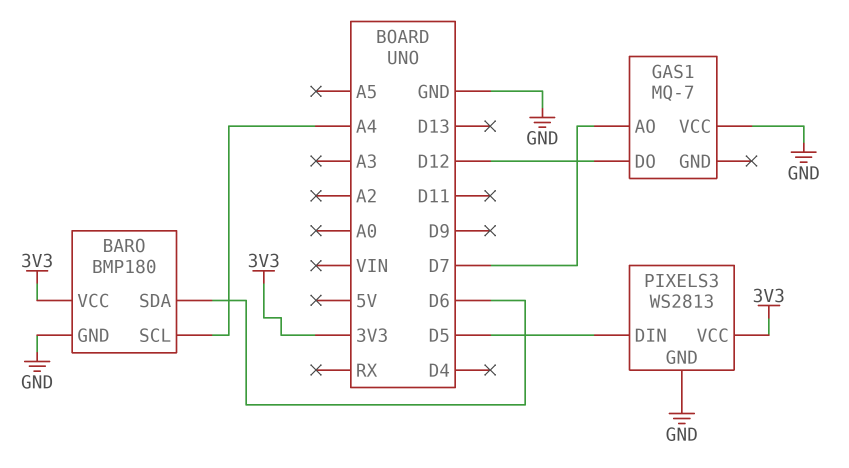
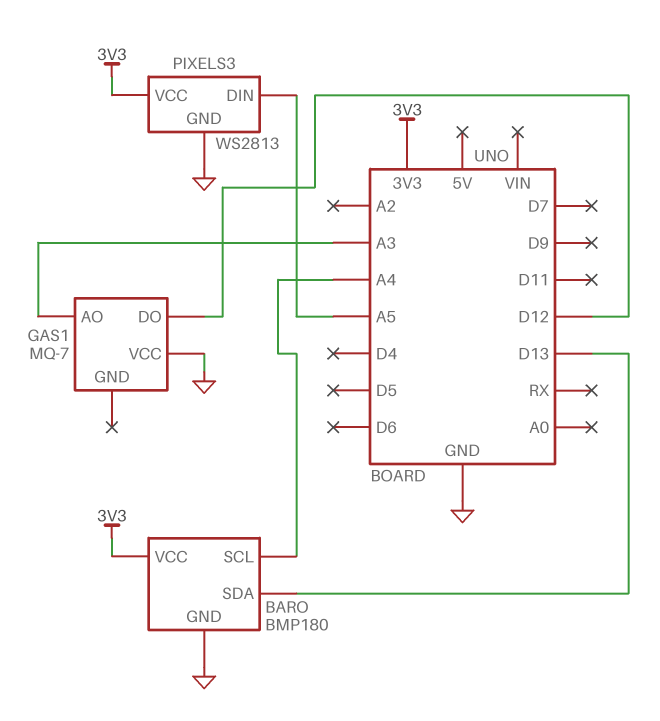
BARO pin SDA: D6 -> D13
GAS1 pin AO: D7 -> A3
PIXELS3 pin DIN: D5 -> A5

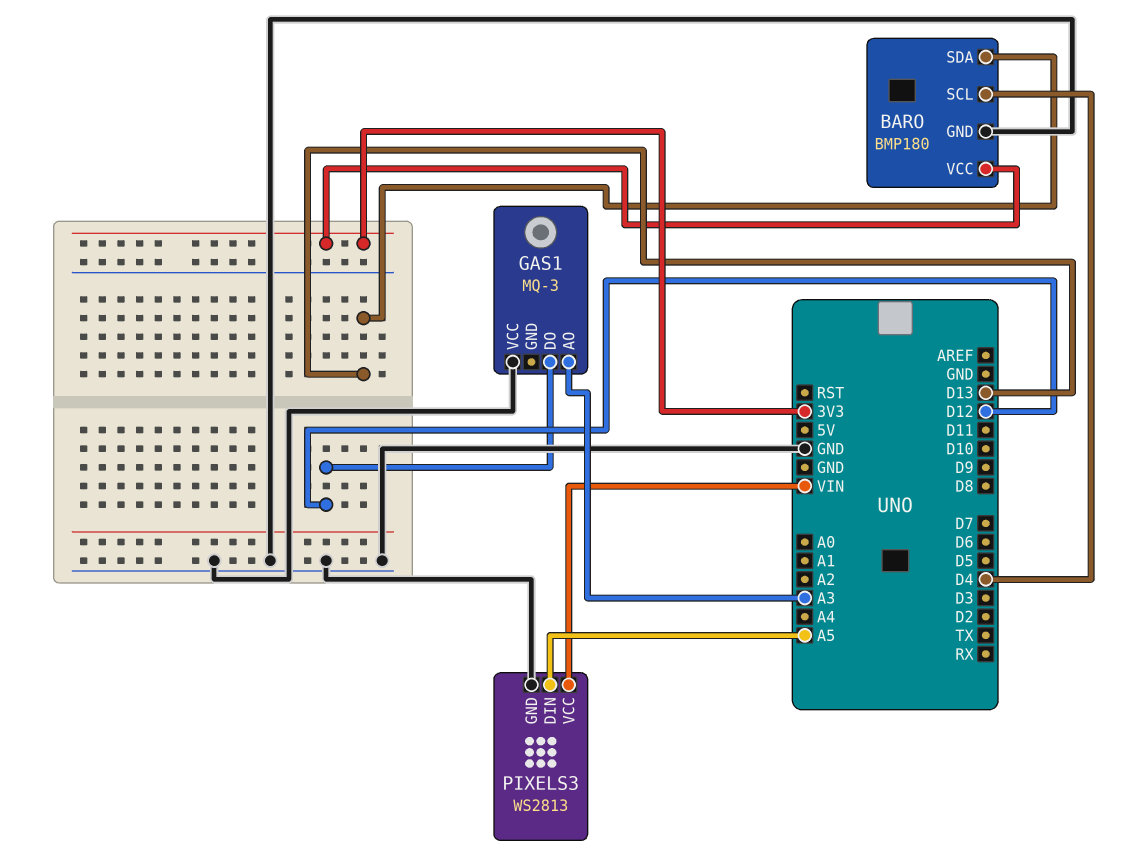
BARO pin SCL: A4 -> D4
GAS1: MQ-7 -> MQ-3
PIXELS3 pin VCC: 3V3 -> VIN

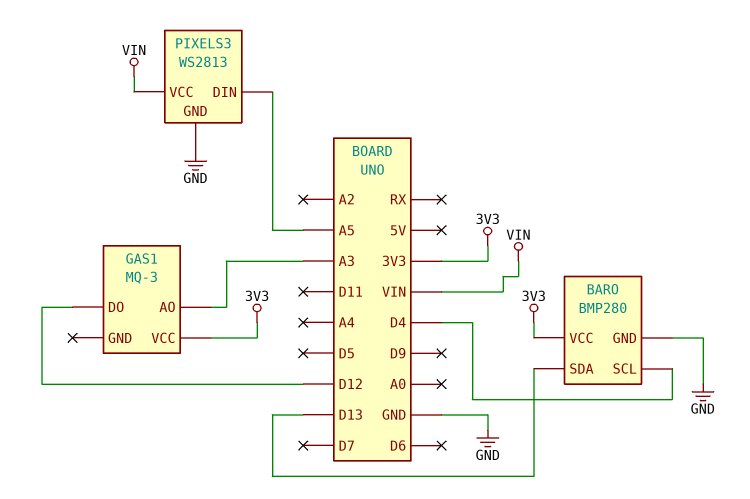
BARO: BMP180 -> BMP280
GAS1 pin VCC: GND -> 3V3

::::::::

WHAT YOU HAVE TO DO – Write out the records above once more, word for word, with no pictures.

SOLUTION FOR THIS EXERCISE –
BARO pin SDA: D6 -> D13
GAS1 pin AO: D7 -> A3
PIXELS3 pin DIN: D5 -> A5

BARO pin SCL: A4 -> D4
GAS1: MQ-7 -> MQ-3
PIXELS3 pin VCC: 3V3 -> VIN

BARO: BMP180 -> BMP280
GAS1 pin VCC: GND -> 3V3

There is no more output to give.